** Work required **
Produce a word-for-word restatement of the lines from the line with "lime cone A11 level 2 -> lime cone G5 level 1" to the end of the listing below, inclusive.

** Input for this task **

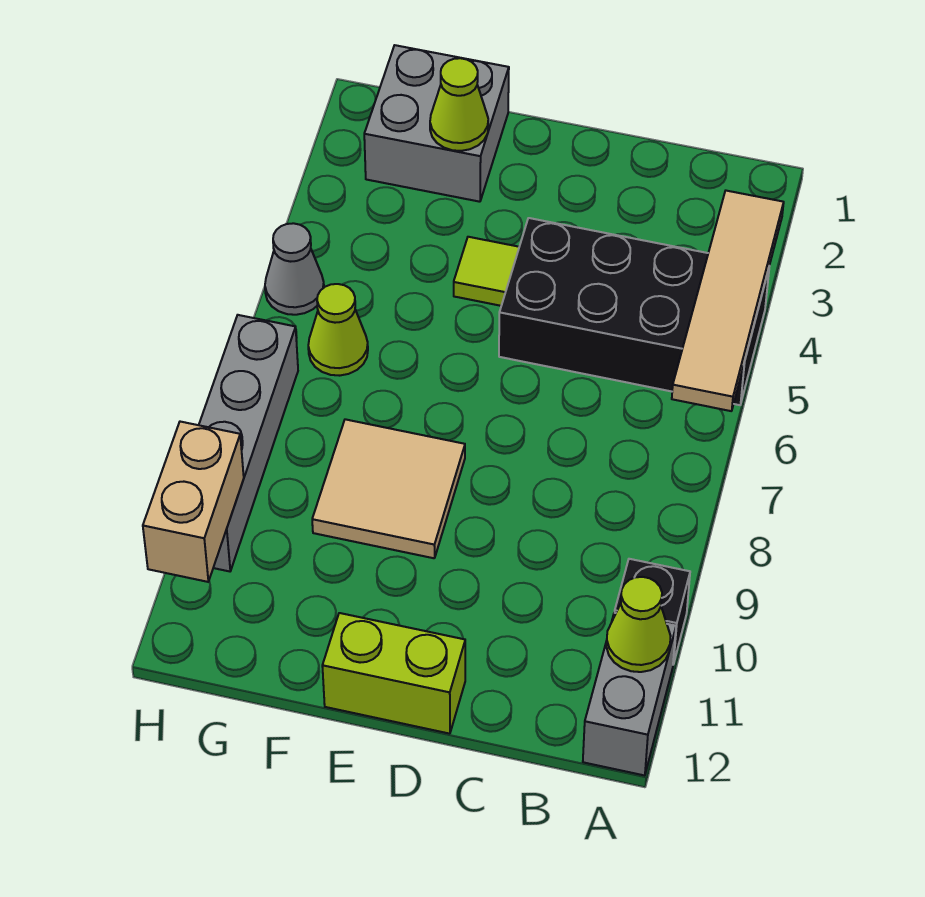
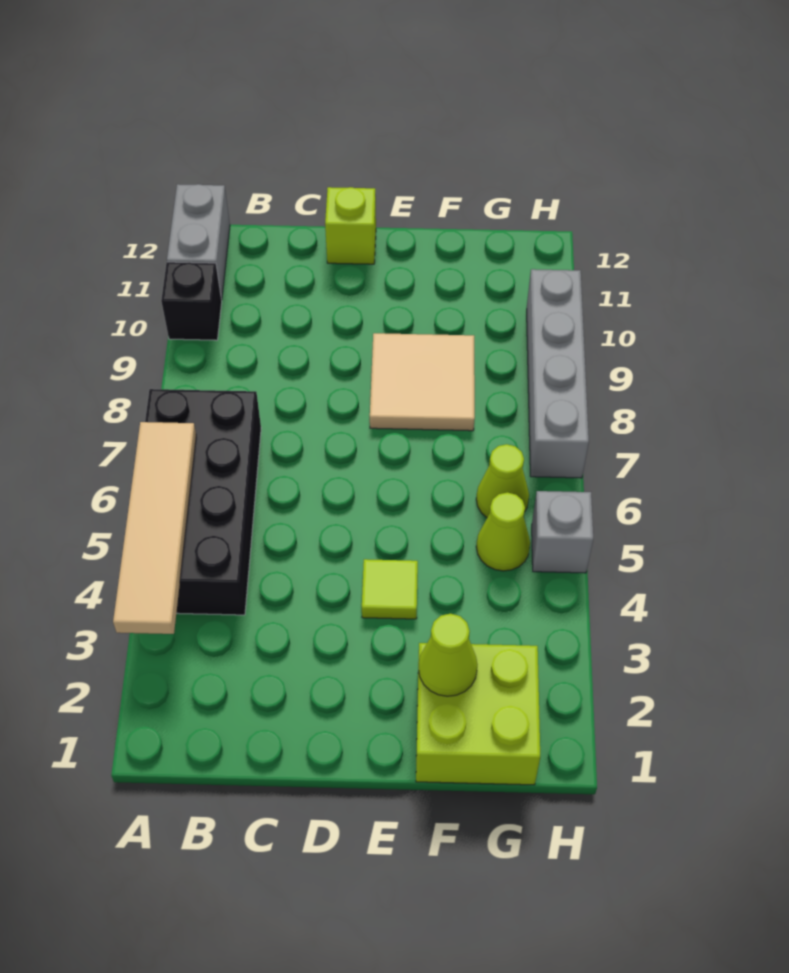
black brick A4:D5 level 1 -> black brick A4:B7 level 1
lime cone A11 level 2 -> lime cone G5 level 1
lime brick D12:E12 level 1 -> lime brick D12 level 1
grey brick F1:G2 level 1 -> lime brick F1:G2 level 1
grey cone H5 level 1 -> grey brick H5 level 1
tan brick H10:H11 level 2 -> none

** Your response **
lime cone A11 level 2 -> lime cone G5 level 1
lime brick D12:E12 level 1 -> lime brick D12 level 1
grey brick F1:G2 level 1 -> lime brick F1:G2 level 1
grey cone H5 level 1 -> grey brick H5 level 1
tan brick H10:H11 level 2 -> none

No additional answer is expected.